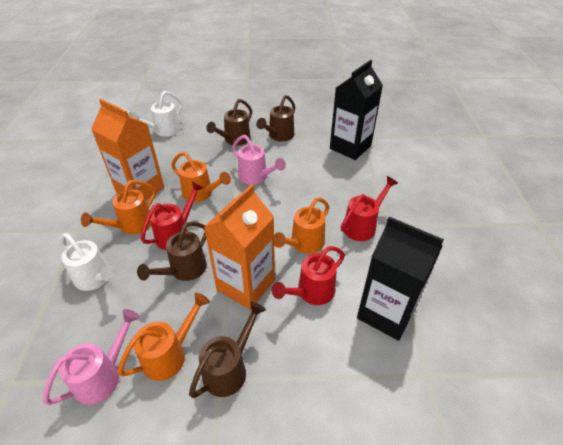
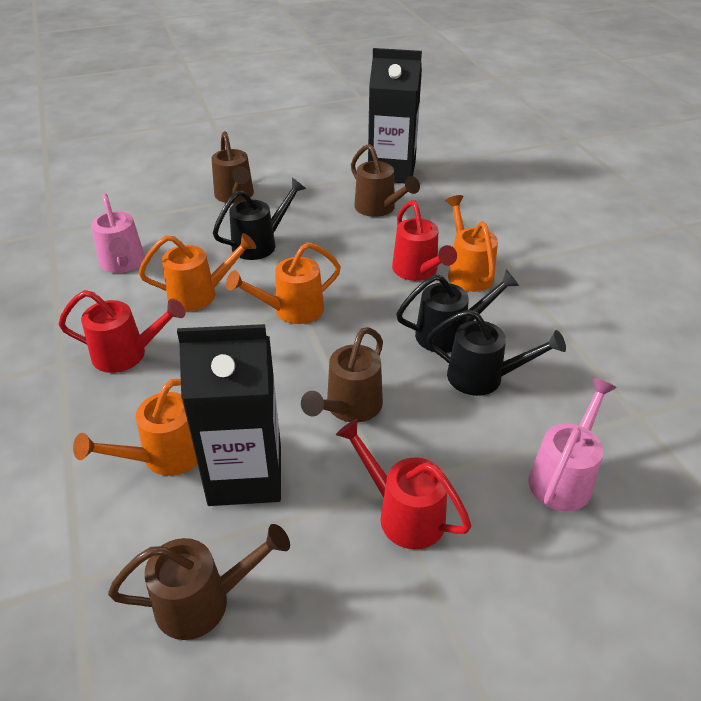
black watering can: 0 -> 3
orange carton: 2 -> 0
white watering can: 2 -> 0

> **EXERCISE**
When a line carries an image, skip the image and repeat everything else above exactly as written.

> **EXERCISE OUTPUT**
black watering can: 0 -> 3
orange carton: 2 -> 0
white watering can: 2 -> 0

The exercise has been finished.